Exercise instructions → Could you filter the material and copy every line where the word "left" occurs?
==== Entries shown
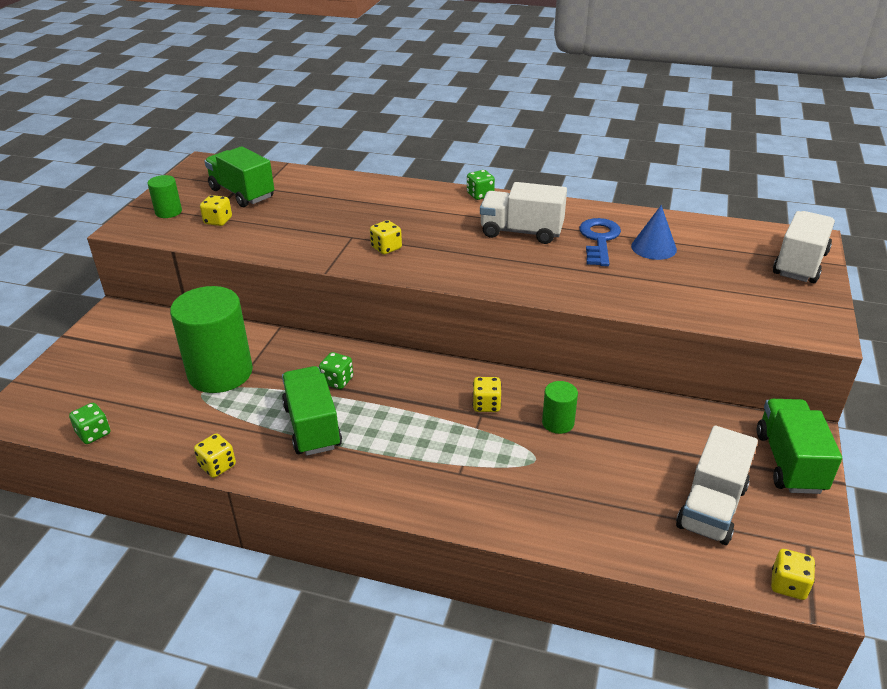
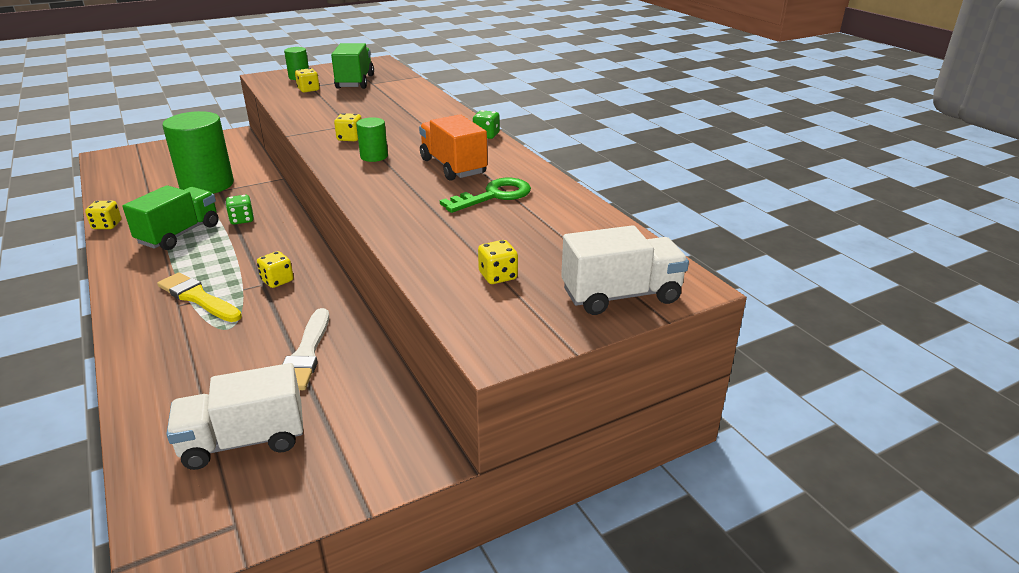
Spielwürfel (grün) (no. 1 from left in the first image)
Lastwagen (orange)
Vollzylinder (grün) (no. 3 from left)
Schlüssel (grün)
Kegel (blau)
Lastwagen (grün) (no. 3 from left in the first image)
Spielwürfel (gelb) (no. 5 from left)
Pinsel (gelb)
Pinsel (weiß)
========
Result of this task →
Spielwürfel (grün) (no. 1 from left in the first image)
Vollzylinder (grün) (no. 3 from left)
Lastwagen (grün) (no. 3 from left in the first image)
Spielwürfel (gelb) (no. 5 from left)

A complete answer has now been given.